## Try it:
Copy out the entries exactly, from the first line to the last.

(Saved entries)
*-*-*
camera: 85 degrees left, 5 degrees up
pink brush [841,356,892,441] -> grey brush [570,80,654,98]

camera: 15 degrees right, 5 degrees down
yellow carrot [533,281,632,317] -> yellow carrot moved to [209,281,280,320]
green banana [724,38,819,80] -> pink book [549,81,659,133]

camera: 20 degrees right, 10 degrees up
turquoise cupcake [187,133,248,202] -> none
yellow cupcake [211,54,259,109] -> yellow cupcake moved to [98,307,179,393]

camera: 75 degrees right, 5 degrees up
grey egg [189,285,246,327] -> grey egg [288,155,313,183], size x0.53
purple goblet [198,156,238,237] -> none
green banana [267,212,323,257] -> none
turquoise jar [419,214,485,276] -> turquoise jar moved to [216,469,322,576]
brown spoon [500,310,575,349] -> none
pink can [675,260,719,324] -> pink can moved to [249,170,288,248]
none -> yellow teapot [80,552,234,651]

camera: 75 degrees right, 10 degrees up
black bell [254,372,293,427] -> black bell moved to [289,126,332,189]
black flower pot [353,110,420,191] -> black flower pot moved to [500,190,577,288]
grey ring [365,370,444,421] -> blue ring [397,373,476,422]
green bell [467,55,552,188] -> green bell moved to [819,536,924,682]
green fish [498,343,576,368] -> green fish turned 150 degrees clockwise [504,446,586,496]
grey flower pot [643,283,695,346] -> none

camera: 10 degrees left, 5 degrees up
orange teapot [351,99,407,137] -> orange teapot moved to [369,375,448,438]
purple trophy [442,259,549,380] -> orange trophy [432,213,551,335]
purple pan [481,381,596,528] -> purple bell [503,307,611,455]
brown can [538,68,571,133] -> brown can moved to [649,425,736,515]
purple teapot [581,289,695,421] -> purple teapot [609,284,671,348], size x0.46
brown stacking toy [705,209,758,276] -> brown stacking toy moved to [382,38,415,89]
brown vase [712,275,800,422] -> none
*-*-*
## Reply to the task:
camera: 85 degrees left, 5 degrees up
pink brush [841,356,892,441] -> grey brush [570,80,654,98]

camera: 15 degrees right, 5 degrees down
yellow carrot [533,281,632,317] -> yellow carrot moved to [209,281,280,320]
green banana [724,38,819,80] -> pink book [549,81,659,133]

camera: 20 degrees right, 10 degrees up
turquoise cupcake [187,133,248,202] -> none
yellow cupcake [211,54,259,109] -> yellow cupcake moved to [98,307,179,393]

camera: 75 degrees right, 5 degrees up
grey egg [189,285,246,327] -> grey egg [288,155,313,183], size x0.53
purple goblet [198,156,238,237] -> none
green banana [267,212,323,257] -> none
turquoise jar [419,214,485,276] -> turquoise jar moved to [216,469,322,576]
brown spoon [500,310,575,349] -> none
pink can [675,260,719,324] -> pink can moved to [249,170,288,248]
none -> yellow teapot [80,552,234,651]

camera: 75 degrees right, 10 degrees up
black bell [254,372,293,427] -> black bell moved to [289,126,332,189]
black flower pot [353,110,420,191] -> black flower pot moved to [500,190,577,288]
grey ring [365,370,444,421] -> blue ring [397,373,476,422]
green bell [467,55,552,188] -> green bell moved to [819,536,924,682]
green fish [498,343,576,368] -> green fish turned 150 degrees clockwise [504,446,586,496]
grey flower pot [643,283,695,346] -> none

camera: 10 degrees left, 5 degrees up
orange teapot [351,99,407,137] -> orange teapot moved to [369,375,448,438]
purple trophy [442,259,549,380] -> orange trophy [432,213,551,335]
purple pan [481,381,596,528] -> purple bell [503,307,611,455]
brown can [538,68,571,133] -> brown can moved to [649,425,736,515]
purple teapot [581,289,695,421] -> purple teapot [609,284,671,348], size x0.46
brown stacking toy [705,209,758,276] -> brown stacking toy moved to [382,38,415,89]
brown vase [712,275,800,422] -> none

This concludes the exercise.